▶ **YOUR GOAL**
This exercise calls for the line with "(309, 261) = (489, 208): yellow", the line with "(431, 230) = (692, 210): blue", and all lines between them in the material below, output exactly and with no other lines.

▶ **SOURCE DATA**
● ● ● ● ● ● ●
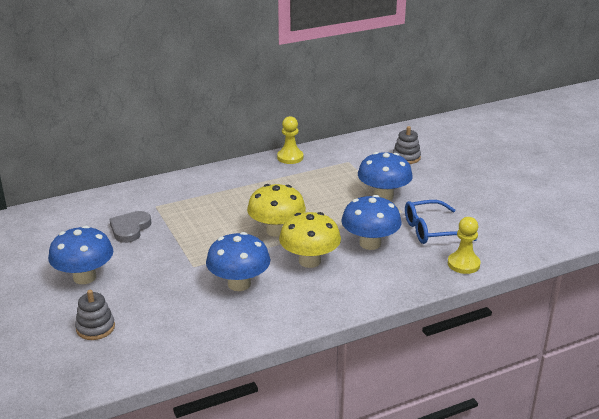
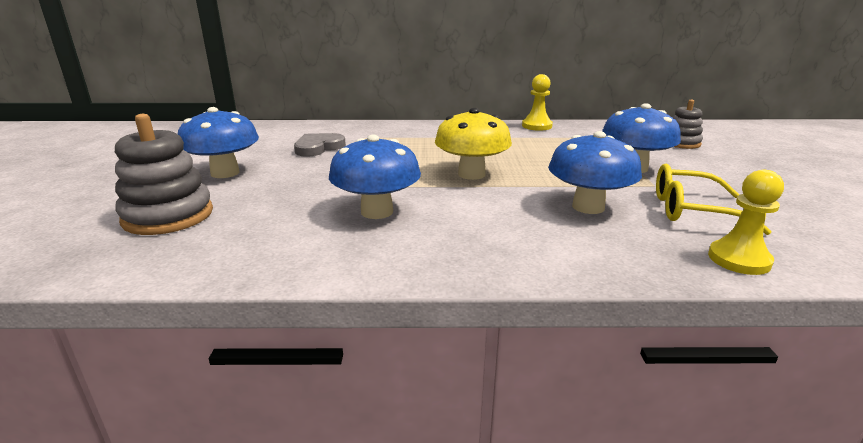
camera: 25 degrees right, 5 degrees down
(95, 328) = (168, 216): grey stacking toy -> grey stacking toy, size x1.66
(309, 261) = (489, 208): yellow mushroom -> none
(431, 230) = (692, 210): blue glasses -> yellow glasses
● ● ● ● ● ● ●
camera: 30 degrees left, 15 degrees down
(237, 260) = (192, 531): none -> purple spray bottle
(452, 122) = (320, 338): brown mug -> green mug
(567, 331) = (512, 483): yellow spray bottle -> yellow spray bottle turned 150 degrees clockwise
● ● ● ● ● ● ●
▶ **THE ANSWER**
(309, 261) = (489, 208): yellow mushroom -> none
(431, 230) = (692, 210): blue glasses -> yellow glasses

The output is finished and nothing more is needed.